SUPPLIED RECORDS:
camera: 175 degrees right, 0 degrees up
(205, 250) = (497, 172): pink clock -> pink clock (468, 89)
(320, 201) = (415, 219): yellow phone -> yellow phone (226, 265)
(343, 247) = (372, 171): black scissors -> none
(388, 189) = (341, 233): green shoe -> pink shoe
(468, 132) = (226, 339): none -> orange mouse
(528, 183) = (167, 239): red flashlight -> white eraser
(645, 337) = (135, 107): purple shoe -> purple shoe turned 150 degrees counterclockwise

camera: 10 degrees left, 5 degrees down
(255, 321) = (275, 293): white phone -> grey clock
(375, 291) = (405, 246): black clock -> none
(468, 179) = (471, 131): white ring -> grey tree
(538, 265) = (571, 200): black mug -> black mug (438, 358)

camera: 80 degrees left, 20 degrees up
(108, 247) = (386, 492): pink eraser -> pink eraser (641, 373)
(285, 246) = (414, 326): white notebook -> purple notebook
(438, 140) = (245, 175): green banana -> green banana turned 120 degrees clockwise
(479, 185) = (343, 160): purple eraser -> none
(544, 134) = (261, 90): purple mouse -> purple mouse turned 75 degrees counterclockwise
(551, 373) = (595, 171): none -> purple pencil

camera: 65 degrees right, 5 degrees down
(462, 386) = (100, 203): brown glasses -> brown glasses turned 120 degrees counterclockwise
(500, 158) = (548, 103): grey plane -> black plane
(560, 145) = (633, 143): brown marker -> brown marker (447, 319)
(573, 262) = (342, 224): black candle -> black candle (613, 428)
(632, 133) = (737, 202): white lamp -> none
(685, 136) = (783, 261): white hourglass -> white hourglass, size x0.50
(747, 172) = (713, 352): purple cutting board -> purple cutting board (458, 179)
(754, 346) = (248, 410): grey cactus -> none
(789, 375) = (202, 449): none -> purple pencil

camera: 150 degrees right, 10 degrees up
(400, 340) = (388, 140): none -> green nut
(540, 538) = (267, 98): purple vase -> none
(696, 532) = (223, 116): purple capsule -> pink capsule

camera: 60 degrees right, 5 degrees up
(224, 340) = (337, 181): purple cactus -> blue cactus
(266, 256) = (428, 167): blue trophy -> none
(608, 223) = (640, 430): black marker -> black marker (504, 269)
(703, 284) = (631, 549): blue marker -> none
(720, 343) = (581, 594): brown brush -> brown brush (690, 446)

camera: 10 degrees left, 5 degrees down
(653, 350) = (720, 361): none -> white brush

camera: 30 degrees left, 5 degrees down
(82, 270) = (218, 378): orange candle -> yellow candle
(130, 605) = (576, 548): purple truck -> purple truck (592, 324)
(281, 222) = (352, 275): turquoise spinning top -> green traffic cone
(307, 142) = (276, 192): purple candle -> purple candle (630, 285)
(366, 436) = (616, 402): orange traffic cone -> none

ABOUT THIS TASK: With the line that has "(438, 140) = (245, 175): green" as the first and the line that has "(307, 142) = (276, 192): purple" as the last, repeat exactly that run of lines above and no more.

OUTPUT FOR THIS TASK:
(438, 140) = (245, 175): green banana -> green banana turned 120 degrees clockwise
(479, 185) = (343, 160): purple eraser -> none
(544, 134) = (261, 90): purple mouse -> purple mouse turned 75 degrees counterclockwise
(551, 373) = (595, 171): none -> purple pencil

camera: 65 degrees right, 5 degrees down
(462, 386) = (100, 203): brown glasses -> brown glasses turned 120 degrees counterclockwise
(500, 158) = (548, 103): grey plane -> black plane
(560, 145) = (633, 143): brown marker -> brown marker (447, 319)
(573, 262) = (342, 224): black candle -> black candle (613, 428)
(632, 133) = (737, 202): white lamp -> none
(685, 136) = (783, 261): white hourglass -> white hourglass, size x0.50
(747, 172) = (713, 352): purple cutting board -> purple cutting board (458, 179)
(754, 346) = (248, 410): grey cactus -> none
(789, 375) = (202, 449): none -> purple pencil

camera: 150 degrees right, 10 degrees up
(400, 340) = (388, 140): none -> green nut
(540, 538) = (267, 98): purple vase -> none
(696, 532) = (223, 116): purple capsule -> pink capsule

camera: 60 degrees right, 5 degrees up
(224, 340) = (337, 181): purple cactus -> blue cactus
(266, 256) = (428, 167): blue trophy -> none
(608, 223) = (640, 430): black marker -> black marker (504, 269)
(703, 284) = (631, 549): blue marker -> none
(720, 343) = (581, 594): brown brush -> brown brush (690, 446)

camera: 10 degrees left, 5 degrees down
(653, 350) = (720, 361): none -> white brush

camera: 30 degrees left, 5 degrees down
(82, 270) = (218, 378): orange candle -> yellow candle
(130, 605) = (576, 548): purple truck -> purple truck (592, 324)
(281, 222) = (352, 275): turquoise spinning top -> green traffic cone
(307, 142) = (276, 192): purple candle -> purple candle (630, 285)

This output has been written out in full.